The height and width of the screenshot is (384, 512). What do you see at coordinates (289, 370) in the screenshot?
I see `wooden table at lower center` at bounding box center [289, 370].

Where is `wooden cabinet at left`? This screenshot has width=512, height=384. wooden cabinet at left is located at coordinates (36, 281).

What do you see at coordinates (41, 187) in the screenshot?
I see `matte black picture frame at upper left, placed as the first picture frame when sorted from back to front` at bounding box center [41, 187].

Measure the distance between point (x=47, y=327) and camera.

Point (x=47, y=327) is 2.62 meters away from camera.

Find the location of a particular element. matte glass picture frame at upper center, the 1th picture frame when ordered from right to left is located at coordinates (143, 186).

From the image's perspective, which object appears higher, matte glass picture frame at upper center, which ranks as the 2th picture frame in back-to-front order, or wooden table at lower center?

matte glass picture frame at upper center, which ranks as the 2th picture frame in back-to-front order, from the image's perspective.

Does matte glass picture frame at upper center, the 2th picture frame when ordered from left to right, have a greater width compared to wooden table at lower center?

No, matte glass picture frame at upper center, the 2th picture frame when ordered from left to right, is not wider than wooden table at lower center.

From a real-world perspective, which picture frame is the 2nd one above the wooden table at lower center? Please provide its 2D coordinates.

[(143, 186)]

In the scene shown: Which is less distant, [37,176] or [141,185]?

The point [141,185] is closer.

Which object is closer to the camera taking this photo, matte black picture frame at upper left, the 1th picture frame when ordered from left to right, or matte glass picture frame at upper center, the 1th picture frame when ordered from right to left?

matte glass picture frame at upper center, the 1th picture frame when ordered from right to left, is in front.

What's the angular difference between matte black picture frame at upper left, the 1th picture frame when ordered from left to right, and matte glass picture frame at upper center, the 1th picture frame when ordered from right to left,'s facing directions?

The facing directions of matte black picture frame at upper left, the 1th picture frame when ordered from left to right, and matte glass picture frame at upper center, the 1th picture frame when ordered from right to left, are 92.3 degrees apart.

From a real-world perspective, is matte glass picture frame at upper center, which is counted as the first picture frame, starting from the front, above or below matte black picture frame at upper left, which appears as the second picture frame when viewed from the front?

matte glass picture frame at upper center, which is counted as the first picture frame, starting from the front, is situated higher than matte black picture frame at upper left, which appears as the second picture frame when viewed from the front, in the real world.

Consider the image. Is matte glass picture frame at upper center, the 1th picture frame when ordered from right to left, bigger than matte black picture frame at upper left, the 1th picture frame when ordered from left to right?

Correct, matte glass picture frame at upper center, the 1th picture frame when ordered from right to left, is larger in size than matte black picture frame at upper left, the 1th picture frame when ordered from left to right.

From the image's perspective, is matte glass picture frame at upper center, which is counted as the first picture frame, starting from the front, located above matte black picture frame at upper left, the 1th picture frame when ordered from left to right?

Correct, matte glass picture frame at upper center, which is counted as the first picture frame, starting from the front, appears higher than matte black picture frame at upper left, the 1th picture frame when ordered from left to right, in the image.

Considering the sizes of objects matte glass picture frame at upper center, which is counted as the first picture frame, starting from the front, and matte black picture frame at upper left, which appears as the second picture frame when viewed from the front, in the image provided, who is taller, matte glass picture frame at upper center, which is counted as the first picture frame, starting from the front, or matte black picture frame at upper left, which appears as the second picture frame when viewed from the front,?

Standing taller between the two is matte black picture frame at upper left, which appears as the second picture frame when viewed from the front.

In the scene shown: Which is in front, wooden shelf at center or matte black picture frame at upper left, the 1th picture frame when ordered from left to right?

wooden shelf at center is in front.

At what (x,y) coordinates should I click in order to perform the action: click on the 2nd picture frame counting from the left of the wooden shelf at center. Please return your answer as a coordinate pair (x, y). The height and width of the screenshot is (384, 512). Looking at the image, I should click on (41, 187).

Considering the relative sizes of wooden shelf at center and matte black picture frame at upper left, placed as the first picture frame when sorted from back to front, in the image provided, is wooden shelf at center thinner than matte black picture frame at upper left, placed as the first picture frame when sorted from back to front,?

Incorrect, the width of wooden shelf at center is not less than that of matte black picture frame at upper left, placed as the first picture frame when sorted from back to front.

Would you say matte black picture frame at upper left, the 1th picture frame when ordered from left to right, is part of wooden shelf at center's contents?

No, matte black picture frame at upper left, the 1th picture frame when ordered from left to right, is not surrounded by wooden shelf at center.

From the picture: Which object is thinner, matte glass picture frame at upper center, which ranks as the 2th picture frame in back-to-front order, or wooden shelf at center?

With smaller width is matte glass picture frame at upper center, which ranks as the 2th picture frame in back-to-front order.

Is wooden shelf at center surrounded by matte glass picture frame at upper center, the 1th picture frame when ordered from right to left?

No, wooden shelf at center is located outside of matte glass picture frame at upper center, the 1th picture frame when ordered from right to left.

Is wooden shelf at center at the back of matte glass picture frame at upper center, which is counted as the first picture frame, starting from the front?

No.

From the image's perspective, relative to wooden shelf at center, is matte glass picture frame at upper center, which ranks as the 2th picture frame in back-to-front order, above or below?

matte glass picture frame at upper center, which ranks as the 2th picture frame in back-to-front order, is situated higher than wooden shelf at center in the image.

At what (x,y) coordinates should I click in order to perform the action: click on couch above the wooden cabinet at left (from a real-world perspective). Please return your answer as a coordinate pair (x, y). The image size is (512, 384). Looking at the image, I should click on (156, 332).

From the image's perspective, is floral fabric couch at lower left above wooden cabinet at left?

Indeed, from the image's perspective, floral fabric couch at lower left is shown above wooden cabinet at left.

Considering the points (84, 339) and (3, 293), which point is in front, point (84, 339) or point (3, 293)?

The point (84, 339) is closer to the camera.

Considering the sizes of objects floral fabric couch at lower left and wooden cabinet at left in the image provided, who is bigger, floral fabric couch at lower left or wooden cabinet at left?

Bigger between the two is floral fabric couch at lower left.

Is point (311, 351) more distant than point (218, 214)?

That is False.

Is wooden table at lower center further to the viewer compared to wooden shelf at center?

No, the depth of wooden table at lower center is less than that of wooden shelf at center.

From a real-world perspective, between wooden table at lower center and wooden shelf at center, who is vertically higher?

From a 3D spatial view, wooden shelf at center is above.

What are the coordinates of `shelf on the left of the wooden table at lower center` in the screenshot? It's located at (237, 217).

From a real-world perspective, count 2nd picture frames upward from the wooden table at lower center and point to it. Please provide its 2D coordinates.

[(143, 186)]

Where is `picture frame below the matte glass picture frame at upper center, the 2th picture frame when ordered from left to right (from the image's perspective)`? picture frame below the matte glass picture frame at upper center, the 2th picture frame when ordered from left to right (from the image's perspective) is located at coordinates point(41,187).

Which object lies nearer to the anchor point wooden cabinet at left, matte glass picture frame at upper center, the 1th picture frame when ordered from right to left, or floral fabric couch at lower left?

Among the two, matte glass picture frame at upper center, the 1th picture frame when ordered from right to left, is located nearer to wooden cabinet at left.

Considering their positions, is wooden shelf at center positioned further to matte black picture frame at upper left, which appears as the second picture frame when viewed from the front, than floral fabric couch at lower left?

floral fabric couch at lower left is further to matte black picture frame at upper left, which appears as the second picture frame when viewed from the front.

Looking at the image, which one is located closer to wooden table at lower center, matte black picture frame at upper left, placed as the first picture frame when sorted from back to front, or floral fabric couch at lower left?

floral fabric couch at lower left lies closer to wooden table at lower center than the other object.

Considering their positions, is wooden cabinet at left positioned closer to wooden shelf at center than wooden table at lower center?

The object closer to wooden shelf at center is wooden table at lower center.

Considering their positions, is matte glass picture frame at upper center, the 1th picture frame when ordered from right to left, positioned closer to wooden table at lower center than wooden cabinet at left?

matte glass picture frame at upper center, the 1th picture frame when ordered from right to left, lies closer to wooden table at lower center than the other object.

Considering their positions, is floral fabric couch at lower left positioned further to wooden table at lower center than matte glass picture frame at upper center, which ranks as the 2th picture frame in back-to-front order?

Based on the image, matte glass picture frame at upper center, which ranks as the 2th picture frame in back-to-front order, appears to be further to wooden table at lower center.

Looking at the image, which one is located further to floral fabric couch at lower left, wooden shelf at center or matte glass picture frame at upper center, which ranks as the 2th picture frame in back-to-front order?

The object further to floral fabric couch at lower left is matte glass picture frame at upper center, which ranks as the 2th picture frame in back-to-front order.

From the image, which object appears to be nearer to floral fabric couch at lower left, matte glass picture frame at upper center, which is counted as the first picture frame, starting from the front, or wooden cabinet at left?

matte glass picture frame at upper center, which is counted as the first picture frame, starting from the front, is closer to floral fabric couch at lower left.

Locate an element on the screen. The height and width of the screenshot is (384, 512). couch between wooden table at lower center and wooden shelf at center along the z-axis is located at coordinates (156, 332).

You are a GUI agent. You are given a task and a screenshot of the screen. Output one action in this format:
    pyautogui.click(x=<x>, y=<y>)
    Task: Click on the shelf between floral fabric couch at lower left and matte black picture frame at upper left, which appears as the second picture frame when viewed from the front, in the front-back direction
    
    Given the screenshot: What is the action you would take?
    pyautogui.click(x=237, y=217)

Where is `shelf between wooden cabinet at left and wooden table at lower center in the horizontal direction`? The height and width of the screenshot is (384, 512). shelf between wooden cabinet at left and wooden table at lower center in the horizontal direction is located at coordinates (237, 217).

★ ★ ★ ★ ★

# [Problem description]
Quote the rows from the very first line through the line containing "Point (x=47, y=327) is", both ends included.

# [Result of this exercise]
The height and width of the screenshot is (384, 512). What do you see at coordinates (289, 370) in the screenshot?
I see `wooden table at lower center` at bounding box center [289, 370].

Where is `wooden cabinet at left`? This screenshot has width=512, height=384. wooden cabinet at left is located at coordinates (36, 281).

What do you see at coordinates (41, 187) in the screenshot?
I see `matte black picture frame at upper left, placed as the first picture frame when sorted from back to front` at bounding box center [41, 187].

Measure the distance between point (x=47, y=327) and camera.

Point (x=47, y=327) is 2.62 meters away from camera.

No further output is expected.